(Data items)
# # # # # # #
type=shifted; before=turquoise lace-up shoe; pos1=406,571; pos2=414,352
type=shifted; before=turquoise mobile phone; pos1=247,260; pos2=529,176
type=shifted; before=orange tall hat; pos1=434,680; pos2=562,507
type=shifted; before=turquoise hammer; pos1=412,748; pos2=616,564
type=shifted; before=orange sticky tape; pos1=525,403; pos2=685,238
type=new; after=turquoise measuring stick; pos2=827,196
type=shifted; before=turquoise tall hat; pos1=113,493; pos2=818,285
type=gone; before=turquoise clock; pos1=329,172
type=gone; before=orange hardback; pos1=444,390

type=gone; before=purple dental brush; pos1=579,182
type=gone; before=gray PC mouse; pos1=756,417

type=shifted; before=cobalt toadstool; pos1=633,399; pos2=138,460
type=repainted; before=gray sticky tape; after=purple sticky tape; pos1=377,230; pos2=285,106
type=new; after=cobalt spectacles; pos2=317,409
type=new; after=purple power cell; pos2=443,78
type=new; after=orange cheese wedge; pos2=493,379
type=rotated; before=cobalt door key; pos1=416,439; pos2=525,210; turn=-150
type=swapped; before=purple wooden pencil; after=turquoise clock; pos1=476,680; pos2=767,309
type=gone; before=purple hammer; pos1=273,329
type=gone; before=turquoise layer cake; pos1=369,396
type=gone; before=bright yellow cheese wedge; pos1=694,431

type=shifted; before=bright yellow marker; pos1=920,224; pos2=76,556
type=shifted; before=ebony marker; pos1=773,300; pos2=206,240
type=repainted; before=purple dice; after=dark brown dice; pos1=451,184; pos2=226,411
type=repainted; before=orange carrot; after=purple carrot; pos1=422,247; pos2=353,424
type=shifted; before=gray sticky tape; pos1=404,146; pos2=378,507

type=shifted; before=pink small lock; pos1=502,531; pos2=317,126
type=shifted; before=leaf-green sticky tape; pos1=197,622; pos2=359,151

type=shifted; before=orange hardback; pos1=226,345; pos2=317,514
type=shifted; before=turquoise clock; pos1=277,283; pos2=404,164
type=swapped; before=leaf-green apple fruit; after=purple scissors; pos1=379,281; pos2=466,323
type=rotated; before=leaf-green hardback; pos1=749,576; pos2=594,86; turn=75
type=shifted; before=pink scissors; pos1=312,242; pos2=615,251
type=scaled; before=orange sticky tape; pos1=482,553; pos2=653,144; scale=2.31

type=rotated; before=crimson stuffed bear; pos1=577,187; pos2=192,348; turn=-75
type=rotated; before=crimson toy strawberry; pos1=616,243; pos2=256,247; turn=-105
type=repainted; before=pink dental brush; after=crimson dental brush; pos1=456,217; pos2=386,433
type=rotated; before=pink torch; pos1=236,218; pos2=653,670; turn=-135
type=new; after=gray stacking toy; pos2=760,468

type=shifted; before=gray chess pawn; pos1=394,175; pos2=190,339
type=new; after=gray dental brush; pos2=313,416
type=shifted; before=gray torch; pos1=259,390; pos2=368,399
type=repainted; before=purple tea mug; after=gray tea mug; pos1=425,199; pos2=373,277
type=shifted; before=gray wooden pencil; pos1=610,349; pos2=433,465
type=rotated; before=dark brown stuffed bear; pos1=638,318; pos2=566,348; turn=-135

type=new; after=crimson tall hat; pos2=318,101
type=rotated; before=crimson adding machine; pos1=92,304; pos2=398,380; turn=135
# # # # # # #
- [Exercise prompt]
Return all of the entries word for word.

- [Solution to this problem]
type=shifted; before=turquoise lace-up shoe; pos1=406,571; pos2=414,352
type=shifted; before=turquoise mobile phone; pos1=247,260; pos2=529,176
type=shifted; before=orange tall hat; pos1=434,680; pos2=562,507
type=shifted; before=turquoise hammer; pos1=412,748; pos2=616,564
type=shifted; before=orange sticky tape; pos1=525,403; pos2=685,238
type=new; after=turquoise measuring stick; pos2=827,196
type=shifted; before=turquoise tall hat; pos1=113,493; pos2=818,285
type=gone; before=turquoise clock; pos1=329,172
type=gone; before=orange hardback; pos1=444,390

type=gone; before=purple dental brush; pos1=579,182
type=gone; before=gray PC mouse; pos1=756,417

type=shifted; before=cobalt toadstool; pos1=633,399; pos2=138,460
type=repainted; before=gray sticky tape; after=purple sticky tape; pos1=377,230; pos2=285,106
type=new; after=cobalt spectacles; pos2=317,409
type=new; after=purple power cell; pos2=443,78
type=new; after=orange cheese wedge; pos2=493,379
type=rotated; before=cobalt door key; pos1=416,439; pos2=525,210; turn=-150
type=swapped; before=purple wooden pencil; after=turquoise clock; pos1=476,680; pos2=767,309
type=gone; before=purple hammer; pos1=273,329
type=gone; before=turquoise layer cake; pos1=369,396
type=gone; before=bright yellow cheese wedge; pos1=694,431

type=shifted; before=bright yellow marker; pos1=920,224; pos2=76,556
type=shifted; before=ebony marker; pos1=773,300; pos2=206,240
type=repainted; before=purple dice; after=dark brown dice; pos1=451,184; pos2=226,411
type=repainted; before=orange carrot; after=purple carrot; pos1=422,247; pos2=353,424
type=shifted; before=gray sticky tape; pos1=404,146; pos2=378,507

type=shifted; before=pink small lock; pos1=502,531; pos2=317,126
type=shifted; before=leaf-green sticky tape; pos1=197,622; pos2=359,151

type=shifted; before=orange hardback; pos1=226,345; pos2=317,514
type=shifted; before=turquoise clock; pos1=277,283; pos2=404,164
type=swapped; before=leaf-green apple fruit; after=purple scissors; pos1=379,281; pos2=466,323
type=rotated; before=leaf-green hardback; pos1=749,576; pos2=594,86; turn=75
type=shifted; before=pink scissors; pos1=312,242; pos2=615,251
type=scaled; before=orange sticky tape; pos1=482,553; pos2=653,144; scale=2.31

type=rotated; before=crimson stuffed bear; pos1=577,187; pos2=192,348; turn=-75
type=rotated; before=crimson toy strawberry; pos1=616,243; pos2=256,247; turn=-105
type=repainted; before=pink dental brush; after=crimson dental brush; pos1=456,217; pos2=386,433
type=rotated; before=pink torch; pos1=236,218; pos2=653,670; turn=-135
type=new; after=gray stacking toy; pos2=760,468

type=shifted; before=gray chess pawn; pos1=394,175; pos2=190,339
type=new; after=gray dental brush; pos2=313,416
type=shifted; before=gray torch; pos1=259,390; pos2=368,399
type=repainted; before=purple tea mug; after=gray tea mug; pos1=425,199; pos2=373,277
type=shifted; before=gray wooden pencil; pos1=610,349; pos2=433,465
type=rotated; before=dark brown stuffed bear; pos1=638,318; pos2=566,348; turn=-135

type=new; after=crimson tall hat; pos2=318,101
type=rotated; before=crimson adding machine; pos1=92,304; pos2=398,380; turn=135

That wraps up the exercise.